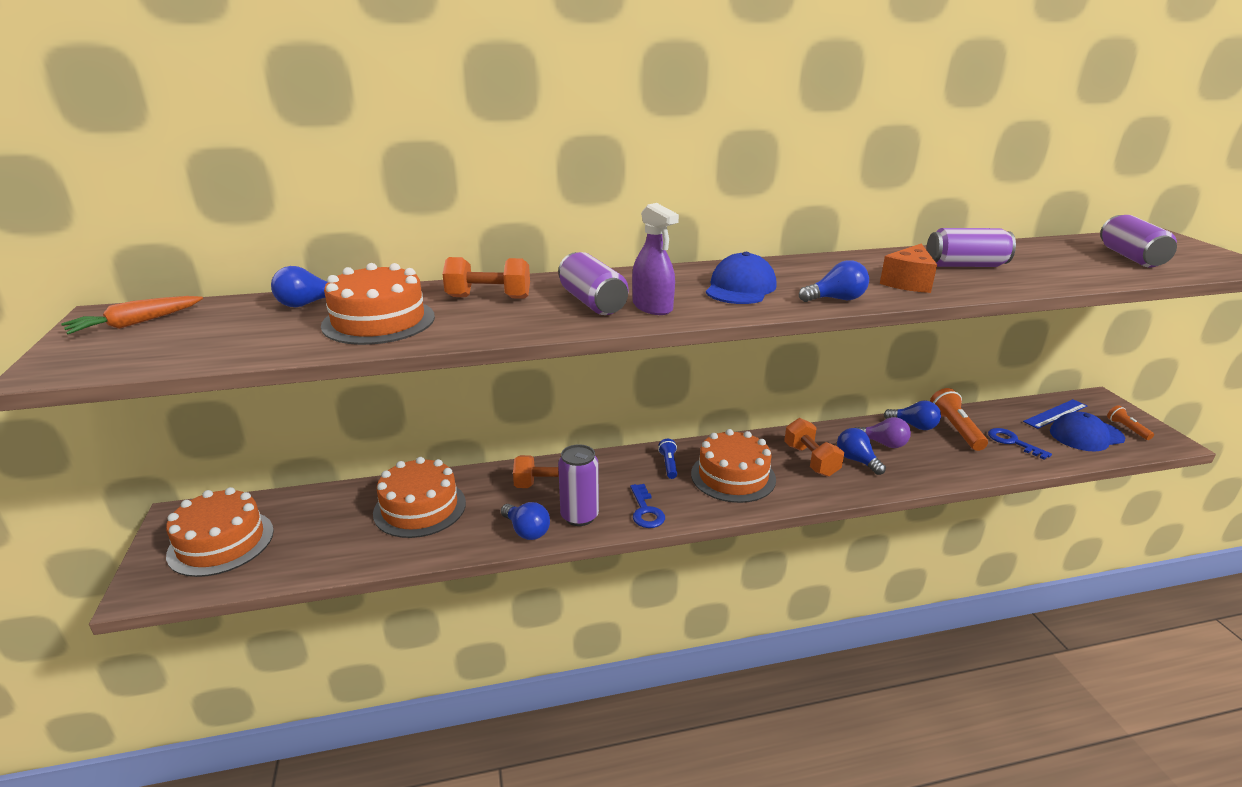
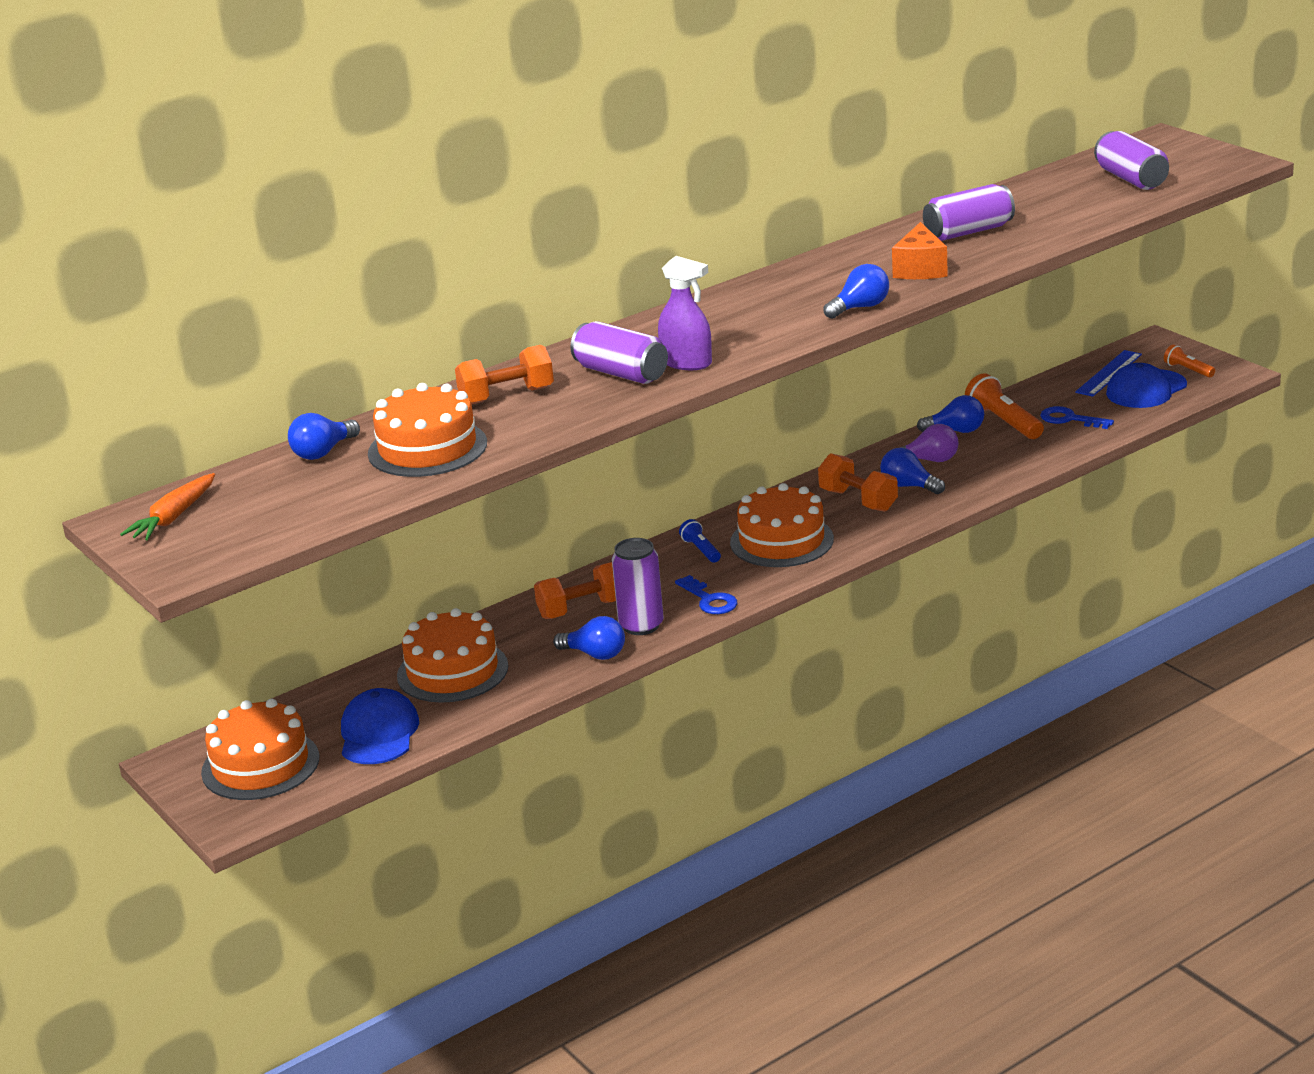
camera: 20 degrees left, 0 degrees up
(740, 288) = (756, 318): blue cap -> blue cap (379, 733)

:::::

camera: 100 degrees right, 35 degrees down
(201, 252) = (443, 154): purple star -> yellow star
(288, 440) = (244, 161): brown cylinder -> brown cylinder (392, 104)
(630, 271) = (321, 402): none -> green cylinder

:::::

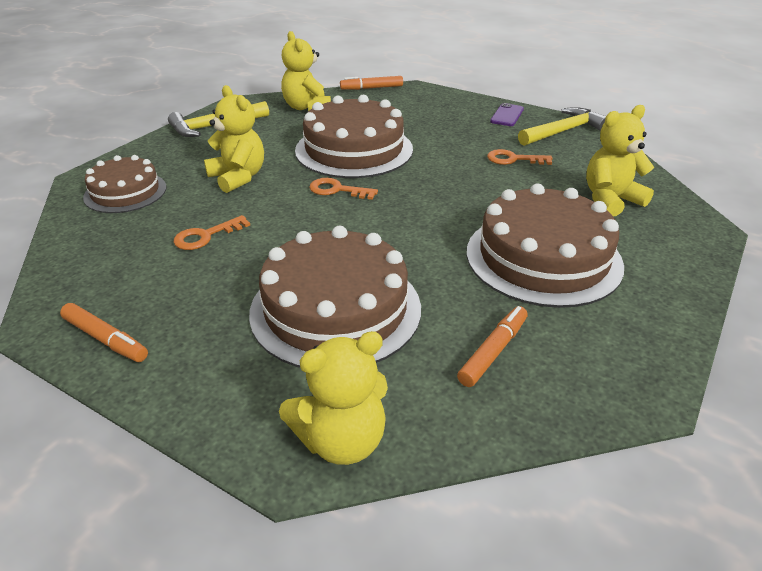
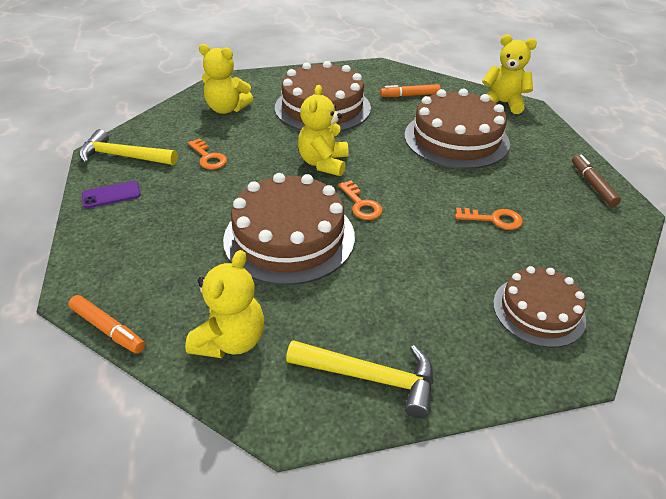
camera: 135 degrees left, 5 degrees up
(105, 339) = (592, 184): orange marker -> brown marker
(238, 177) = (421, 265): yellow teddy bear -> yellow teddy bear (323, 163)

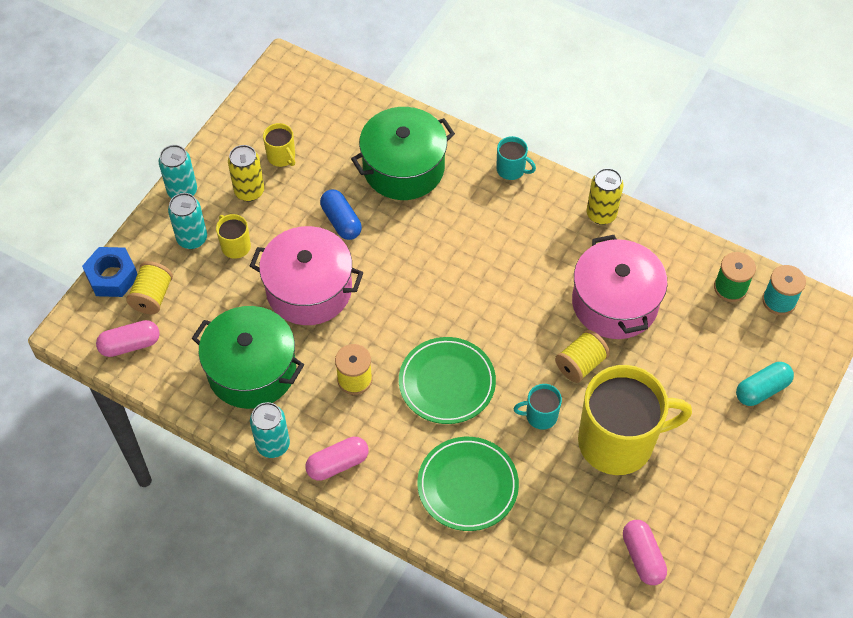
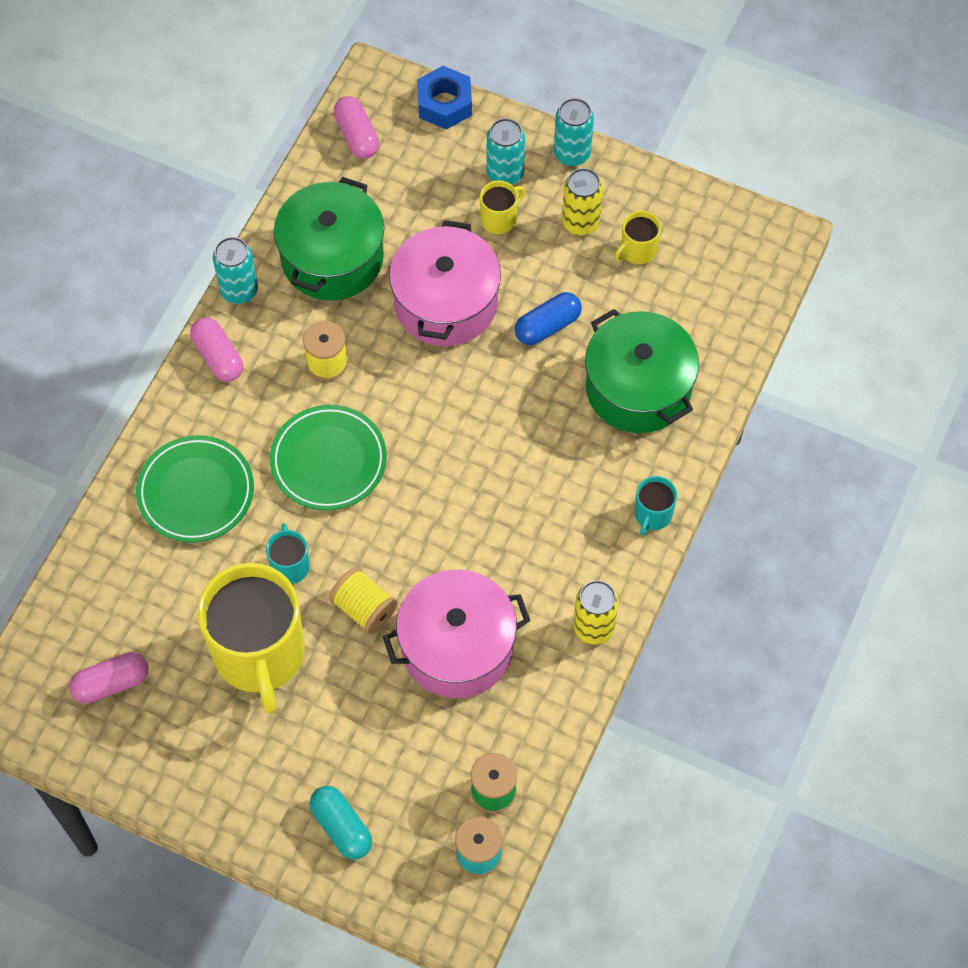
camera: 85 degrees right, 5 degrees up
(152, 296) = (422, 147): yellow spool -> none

:::::

Work order:
When a line contains the string "right", copy it from the records.

Task answer:
camera: 100 degrees right, 35 degrees down
camera: 85 degrees right, 5 degrees up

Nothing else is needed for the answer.